## YOUR ASSIGNMENT
Beginning with the first line below, please restate each line exactly, down to and including the line containing "U24: NAND (in".

━━━━━━━━━━

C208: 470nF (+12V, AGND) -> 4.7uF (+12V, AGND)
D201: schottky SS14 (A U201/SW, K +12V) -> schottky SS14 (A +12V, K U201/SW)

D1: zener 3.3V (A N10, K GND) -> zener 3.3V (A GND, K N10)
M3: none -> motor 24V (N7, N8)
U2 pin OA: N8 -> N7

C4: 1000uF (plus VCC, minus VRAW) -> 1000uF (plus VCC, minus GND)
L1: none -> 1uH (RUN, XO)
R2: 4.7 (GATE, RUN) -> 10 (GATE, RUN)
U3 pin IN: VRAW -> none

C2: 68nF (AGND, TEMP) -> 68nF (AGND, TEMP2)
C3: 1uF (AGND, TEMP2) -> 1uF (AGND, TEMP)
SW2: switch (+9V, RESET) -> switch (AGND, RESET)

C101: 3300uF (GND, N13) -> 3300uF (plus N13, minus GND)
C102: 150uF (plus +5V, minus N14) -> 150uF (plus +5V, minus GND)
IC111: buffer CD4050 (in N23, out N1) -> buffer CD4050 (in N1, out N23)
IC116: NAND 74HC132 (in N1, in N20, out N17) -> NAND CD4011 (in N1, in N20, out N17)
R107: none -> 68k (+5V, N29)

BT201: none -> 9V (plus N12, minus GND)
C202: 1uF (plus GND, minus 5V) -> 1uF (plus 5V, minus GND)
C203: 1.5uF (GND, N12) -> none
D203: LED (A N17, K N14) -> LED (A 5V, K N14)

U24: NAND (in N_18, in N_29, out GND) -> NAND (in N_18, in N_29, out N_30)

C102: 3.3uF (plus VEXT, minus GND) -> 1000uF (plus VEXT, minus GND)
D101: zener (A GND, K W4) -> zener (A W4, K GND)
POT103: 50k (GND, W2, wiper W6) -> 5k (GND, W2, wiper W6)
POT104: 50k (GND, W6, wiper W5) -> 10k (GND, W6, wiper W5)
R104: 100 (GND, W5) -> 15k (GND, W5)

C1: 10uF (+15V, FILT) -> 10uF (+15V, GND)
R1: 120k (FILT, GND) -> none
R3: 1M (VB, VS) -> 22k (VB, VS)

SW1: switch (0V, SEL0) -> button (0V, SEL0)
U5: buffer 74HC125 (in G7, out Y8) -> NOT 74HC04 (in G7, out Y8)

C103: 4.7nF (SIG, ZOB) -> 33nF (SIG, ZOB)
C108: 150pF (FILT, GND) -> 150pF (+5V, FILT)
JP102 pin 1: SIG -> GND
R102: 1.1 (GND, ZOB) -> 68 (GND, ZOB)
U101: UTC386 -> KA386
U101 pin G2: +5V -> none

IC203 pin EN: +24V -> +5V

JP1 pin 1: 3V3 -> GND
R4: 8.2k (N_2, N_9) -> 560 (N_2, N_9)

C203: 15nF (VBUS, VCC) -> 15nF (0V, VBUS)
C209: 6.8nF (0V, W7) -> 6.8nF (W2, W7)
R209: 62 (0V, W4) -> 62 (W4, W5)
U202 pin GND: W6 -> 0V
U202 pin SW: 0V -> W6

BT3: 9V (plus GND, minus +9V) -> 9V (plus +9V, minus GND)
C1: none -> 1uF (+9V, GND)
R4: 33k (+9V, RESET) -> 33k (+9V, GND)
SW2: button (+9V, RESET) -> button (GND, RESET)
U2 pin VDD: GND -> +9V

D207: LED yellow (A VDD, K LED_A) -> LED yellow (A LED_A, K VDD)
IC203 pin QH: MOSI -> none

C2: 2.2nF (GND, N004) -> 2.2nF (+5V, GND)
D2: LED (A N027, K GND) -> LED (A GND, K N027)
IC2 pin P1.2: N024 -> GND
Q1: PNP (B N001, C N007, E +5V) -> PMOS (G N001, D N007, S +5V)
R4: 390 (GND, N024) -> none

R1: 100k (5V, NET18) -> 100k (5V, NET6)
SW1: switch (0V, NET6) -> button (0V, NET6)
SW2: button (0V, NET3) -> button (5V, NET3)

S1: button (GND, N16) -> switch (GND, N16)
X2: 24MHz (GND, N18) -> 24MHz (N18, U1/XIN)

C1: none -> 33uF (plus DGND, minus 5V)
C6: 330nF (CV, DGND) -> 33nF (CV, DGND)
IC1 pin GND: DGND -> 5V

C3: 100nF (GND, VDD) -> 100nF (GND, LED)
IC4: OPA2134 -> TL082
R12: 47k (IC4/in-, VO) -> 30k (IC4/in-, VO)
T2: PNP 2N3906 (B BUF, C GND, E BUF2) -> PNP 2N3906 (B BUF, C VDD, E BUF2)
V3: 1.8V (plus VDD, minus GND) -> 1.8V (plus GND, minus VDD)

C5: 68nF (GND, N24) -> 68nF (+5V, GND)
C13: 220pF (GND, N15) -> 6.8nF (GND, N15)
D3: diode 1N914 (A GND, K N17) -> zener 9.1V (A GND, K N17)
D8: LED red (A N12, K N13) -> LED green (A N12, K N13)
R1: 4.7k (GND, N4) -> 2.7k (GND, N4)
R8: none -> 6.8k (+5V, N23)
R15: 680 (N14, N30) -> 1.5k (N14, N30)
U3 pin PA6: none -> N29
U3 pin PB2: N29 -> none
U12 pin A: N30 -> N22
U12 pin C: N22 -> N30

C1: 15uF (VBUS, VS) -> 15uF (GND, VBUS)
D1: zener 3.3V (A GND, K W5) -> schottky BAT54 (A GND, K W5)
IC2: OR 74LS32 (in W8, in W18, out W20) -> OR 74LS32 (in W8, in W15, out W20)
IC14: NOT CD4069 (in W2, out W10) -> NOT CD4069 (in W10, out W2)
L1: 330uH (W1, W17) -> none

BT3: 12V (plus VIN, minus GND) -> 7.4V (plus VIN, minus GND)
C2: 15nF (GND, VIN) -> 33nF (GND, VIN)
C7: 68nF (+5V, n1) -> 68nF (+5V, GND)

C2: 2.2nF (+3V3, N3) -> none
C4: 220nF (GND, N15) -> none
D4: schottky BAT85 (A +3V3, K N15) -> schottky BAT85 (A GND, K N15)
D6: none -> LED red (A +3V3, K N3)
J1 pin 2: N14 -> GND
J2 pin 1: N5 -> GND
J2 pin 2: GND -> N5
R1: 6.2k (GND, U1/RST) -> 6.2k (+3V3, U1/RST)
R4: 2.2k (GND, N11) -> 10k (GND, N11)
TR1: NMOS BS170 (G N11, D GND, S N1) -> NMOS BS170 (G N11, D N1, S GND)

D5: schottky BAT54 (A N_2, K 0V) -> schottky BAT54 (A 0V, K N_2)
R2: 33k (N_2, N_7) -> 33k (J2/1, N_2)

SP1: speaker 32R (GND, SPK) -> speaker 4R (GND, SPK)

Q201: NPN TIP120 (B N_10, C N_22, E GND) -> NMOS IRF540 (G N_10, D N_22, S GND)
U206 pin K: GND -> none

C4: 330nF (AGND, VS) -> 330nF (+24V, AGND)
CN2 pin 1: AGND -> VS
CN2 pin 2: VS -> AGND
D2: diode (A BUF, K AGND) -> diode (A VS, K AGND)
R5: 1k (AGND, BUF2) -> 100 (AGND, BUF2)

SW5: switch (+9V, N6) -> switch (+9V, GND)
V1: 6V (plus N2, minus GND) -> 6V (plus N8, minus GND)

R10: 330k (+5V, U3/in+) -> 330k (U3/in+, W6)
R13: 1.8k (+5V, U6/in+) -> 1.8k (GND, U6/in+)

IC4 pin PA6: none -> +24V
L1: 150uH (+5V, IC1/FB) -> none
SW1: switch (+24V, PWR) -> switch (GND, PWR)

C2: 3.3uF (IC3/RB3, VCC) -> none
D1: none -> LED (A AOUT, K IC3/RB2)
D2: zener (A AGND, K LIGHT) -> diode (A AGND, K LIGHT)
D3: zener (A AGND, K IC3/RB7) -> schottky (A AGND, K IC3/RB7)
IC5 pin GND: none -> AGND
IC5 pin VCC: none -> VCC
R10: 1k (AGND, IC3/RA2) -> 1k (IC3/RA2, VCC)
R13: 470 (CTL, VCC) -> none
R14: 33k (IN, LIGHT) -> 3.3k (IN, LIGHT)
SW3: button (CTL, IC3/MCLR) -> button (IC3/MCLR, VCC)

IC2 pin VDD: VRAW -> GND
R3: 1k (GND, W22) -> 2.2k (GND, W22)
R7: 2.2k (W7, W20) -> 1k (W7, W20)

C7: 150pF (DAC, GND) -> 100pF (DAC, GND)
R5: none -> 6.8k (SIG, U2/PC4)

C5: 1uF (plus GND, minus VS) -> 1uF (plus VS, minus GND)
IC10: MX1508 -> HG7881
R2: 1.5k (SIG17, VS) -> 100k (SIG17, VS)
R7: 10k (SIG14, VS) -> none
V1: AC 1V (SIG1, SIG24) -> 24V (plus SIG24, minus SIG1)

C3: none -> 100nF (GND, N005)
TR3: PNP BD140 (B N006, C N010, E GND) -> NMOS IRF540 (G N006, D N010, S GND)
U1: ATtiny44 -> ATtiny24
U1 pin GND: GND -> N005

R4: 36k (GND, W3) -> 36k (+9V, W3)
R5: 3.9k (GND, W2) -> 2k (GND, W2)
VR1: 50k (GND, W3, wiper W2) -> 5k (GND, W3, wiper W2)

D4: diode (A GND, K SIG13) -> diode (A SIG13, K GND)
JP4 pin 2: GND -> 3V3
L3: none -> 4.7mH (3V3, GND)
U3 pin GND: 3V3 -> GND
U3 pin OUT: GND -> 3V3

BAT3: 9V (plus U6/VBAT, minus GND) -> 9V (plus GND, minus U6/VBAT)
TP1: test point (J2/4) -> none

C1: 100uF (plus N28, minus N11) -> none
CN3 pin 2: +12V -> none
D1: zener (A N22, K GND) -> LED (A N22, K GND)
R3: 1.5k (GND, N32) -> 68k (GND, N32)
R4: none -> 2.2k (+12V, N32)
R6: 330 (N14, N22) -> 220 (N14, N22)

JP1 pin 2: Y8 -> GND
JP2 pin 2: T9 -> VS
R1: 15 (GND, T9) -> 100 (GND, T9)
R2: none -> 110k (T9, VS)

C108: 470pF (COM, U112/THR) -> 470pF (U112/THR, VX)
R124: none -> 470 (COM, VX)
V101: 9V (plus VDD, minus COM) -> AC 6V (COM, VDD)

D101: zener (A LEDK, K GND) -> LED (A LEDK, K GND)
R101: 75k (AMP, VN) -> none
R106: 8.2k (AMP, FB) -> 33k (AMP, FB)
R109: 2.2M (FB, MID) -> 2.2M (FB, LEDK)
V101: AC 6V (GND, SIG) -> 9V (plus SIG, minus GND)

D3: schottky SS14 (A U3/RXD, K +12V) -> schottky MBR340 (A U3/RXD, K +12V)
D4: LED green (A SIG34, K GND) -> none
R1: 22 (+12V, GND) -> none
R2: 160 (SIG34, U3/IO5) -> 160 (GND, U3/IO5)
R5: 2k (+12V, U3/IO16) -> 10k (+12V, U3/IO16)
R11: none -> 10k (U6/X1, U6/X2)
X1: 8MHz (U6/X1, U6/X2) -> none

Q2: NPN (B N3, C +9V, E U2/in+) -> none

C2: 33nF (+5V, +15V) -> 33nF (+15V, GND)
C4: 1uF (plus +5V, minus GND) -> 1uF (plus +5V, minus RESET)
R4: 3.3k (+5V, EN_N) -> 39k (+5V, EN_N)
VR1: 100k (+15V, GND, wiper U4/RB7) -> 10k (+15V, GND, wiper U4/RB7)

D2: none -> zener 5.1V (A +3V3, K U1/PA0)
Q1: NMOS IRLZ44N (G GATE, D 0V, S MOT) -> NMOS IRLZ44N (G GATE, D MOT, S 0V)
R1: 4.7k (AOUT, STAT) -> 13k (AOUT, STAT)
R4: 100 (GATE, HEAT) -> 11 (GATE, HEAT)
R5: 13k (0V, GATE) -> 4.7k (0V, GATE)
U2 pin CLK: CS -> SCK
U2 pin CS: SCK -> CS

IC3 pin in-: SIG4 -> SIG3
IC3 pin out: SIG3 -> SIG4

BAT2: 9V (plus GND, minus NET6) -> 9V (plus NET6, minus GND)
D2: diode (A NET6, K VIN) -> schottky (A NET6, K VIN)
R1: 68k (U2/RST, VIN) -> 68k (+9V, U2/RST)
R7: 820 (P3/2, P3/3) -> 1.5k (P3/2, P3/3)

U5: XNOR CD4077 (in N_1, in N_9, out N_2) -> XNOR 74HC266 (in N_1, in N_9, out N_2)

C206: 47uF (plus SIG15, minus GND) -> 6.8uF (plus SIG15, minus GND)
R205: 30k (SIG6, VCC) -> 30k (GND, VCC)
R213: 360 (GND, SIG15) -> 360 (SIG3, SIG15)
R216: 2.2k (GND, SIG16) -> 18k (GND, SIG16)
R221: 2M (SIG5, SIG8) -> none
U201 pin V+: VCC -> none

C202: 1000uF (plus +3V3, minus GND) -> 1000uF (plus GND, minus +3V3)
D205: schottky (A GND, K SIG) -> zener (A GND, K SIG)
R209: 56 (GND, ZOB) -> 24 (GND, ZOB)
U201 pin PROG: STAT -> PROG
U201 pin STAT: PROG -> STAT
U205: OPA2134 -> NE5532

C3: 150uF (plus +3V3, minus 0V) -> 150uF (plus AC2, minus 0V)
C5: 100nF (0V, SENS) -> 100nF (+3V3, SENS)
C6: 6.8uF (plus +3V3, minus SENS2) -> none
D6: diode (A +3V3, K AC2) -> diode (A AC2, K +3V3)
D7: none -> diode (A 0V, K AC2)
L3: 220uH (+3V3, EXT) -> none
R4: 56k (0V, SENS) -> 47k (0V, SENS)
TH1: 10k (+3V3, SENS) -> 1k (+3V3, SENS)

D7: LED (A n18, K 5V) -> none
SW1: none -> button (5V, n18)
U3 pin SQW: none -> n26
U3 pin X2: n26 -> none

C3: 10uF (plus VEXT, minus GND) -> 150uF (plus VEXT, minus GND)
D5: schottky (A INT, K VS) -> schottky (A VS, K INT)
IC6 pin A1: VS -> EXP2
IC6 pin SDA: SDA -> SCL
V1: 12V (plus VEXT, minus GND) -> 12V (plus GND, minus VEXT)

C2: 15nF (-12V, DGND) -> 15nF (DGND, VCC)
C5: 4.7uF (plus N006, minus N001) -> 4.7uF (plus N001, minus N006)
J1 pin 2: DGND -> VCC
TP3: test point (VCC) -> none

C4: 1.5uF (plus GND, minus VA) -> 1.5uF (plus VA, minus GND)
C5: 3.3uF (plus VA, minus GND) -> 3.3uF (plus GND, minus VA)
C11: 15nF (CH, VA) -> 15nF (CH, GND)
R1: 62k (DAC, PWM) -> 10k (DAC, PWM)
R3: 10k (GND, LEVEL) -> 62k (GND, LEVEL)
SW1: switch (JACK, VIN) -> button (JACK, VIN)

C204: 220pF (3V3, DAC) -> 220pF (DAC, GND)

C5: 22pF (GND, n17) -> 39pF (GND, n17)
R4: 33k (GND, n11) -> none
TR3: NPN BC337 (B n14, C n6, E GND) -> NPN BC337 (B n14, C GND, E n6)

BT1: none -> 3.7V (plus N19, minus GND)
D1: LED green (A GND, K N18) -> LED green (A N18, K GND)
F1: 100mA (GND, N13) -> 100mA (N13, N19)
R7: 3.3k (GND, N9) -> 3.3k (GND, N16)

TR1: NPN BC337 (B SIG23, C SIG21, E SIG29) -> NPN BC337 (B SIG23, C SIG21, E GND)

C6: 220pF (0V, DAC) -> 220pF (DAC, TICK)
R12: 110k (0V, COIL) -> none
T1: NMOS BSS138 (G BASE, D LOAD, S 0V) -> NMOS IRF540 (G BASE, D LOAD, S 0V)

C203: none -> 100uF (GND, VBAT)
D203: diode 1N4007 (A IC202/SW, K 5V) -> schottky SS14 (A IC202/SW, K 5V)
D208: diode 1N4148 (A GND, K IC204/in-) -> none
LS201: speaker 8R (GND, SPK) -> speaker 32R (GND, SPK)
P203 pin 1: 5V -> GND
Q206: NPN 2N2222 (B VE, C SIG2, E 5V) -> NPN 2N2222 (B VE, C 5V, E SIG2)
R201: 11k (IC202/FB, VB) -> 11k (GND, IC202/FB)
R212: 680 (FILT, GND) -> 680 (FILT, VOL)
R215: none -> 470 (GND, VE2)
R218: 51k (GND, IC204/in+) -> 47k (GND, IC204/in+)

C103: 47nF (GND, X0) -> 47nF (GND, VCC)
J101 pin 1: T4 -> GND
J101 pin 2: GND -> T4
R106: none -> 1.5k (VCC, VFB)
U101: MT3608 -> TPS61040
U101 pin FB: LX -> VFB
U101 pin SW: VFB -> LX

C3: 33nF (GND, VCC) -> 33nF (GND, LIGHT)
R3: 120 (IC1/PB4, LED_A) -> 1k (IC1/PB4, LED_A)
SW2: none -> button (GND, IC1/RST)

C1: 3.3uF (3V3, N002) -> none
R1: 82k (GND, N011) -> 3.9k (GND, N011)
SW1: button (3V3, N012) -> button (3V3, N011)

━━━━━━━━━━

## EXERCISE SOLUTION
C208: 470nF (+12V, AGND) -> 4.7uF (+12V, AGND)
D201: schottky SS14 (A U201/SW, K +12V) -> schottky SS14 (A +12V, K U201/SW)

D1: zener 3.3V (A N10, K GND) -> zener 3.3V (A GND, K N10)
M3: none -> motor 24V (N7, N8)
U2 pin OA: N8 -> N7

C4: 1000uF (plus VCC, minus VRAW) -> 1000uF (plus VCC, minus GND)
L1: none -> 1uH (RUN, XO)
R2: 4.7 (GATE, RUN) -> 10 (GATE, RUN)
U3 pin IN: VRAW -> none

C2: 68nF (AGND, TEMP) -> 68nF (AGND, TEMP2)
C3: 1uF (AGND, TEMP2) -> 1uF (AGND, TEMP)
SW2: switch (+9V, RESET) -> switch (AGND, RESET)

C101: 3300uF (GND, N13) -> 3300uF (plus N13, minus GND)
C102: 150uF (plus +5V, minus N14) -> 150uF (plus +5V, minus GND)
IC111: buffer CD4050 (in N23, out N1) -> buffer CD4050 (in N1, out N23)
IC116: NAND 74HC132 (in N1, in N20, out N17) -> NAND CD4011 (in N1, in N20, out N17)
R107: none -> 68k (+5V, N29)

BT201: none -> 9V (plus N12, minus GND)
C202: 1uF (plus GND, minus 5V) -> 1uF (plus 5V, minus GND)
C203: 1.5uF (GND, N12) -> none
D203: LED (A N17, K N14) -> LED (A 5V, K N14)

U24: NAND (in N_18, in N_29, out GND) -> NAND (in N_18, in N_29, out N_30)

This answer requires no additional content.